▶ **THE REQUEST**
The listing below should be written out exactly; please include all of it.

## begin SUPPLIED DATA

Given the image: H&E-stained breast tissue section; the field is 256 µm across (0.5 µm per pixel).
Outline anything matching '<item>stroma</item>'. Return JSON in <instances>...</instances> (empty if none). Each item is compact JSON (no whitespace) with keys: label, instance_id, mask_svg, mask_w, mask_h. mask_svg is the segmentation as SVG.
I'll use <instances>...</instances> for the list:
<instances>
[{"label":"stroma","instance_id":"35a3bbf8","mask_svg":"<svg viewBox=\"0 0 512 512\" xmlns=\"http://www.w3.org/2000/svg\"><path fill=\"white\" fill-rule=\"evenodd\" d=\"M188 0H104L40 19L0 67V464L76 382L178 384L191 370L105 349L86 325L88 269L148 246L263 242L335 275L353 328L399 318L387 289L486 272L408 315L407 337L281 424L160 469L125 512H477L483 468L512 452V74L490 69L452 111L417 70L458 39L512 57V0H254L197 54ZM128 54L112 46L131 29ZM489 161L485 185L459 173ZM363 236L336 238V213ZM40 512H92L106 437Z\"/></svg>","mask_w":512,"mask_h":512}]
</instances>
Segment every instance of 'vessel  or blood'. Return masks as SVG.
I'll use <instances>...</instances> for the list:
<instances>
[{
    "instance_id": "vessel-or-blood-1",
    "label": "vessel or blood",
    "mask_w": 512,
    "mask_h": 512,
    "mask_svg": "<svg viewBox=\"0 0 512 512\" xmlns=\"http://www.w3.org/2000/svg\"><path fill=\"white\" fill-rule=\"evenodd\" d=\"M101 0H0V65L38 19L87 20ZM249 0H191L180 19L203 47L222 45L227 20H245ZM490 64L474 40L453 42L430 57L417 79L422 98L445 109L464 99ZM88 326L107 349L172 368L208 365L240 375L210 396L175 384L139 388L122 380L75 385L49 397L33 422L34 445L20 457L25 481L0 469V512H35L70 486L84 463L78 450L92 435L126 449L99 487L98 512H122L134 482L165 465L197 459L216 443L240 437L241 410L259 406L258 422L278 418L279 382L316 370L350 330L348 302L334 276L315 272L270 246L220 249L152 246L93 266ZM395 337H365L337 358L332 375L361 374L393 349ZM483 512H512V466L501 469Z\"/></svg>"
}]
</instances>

## end SUPPLIED DATA

▶ **WRITTEN RESPONSE**
Given the image: H&E-stained breast tissue section; the field is 256 µm across (0.5 µm per pixel).
Outline anything matching '<item>stroma</item>'. Return JSON in <instances>...</instances> (empty if none). Each item is compact JSON (no whitespace) with keys: label, instance_id, mask_svg, mask_w, mask_h. mask_svg is the segmentation as SVG.
I'll use <instances>...</instances> for the list:
<instances>
[{"label":"stroma","instance_id":"35a3bbf8","mask_svg":"<svg viewBox=\"0 0 512 512\" xmlns=\"http://www.w3.org/2000/svg\"><path fill=\"white\" fill-rule=\"evenodd\" d=\"M188 0H104L40 19L0 67V464L76 382L178 384L191 370L105 349L86 325L88 269L148 246L263 242L335 275L353 328L399 318L387 289L486 272L408 315L407 337L281 424L160 469L125 512H477L483 468L512 452V74L490 69L452 111L417 70L458 39L512 57V0H254L197 54ZM128 54L112 46L131 29ZM489 161L485 185L459 173ZM363 236L336 238V213ZM40 512H92L106 437Z\"/></svg>","mask_w":512,"mask_h":512}]
</instances>
Segment every instance of 'vessel  or blood'. Return masks as SVG.
I'll use <instances>...</instances> for the list:
<instances>
[{
    "instance_id": "vessel-or-blood-1",
    "label": "vessel or blood",
    "mask_w": 512,
    "mask_h": 512,
    "mask_svg": "<svg viewBox=\"0 0 512 512\" xmlns=\"http://www.w3.org/2000/svg\"><path fill=\"white\" fill-rule=\"evenodd\" d=\"M101 0H0V65L38 19L87 20ZM249 0H191L180 19L203 47L222 45L227 20H245ZM490 64L474 40L453 42L430 57L417 79L422 98L445 109L464 99ZM88 326L107 349L172 368L208 365L240 375L210 396L175 384L139 388L122 380L75 385L49 397L33 422L34 445L20 457L25 481L0 469V512H35L70 486L84 463L78 450L92 435L126 449L99 487L98 512H122L134 482L165 465L197 459L216 443L240 437L241 410L259 406L258 422L278 418L279 382L316 370L350 330L348 302L334 276L315 272L270 246L220 249L152 246L93 266ZM395 337H365L337 358L332 375L361 374L393 349ZM483 512H512V466L501 469Z\"/></svg>"
}]
</instances>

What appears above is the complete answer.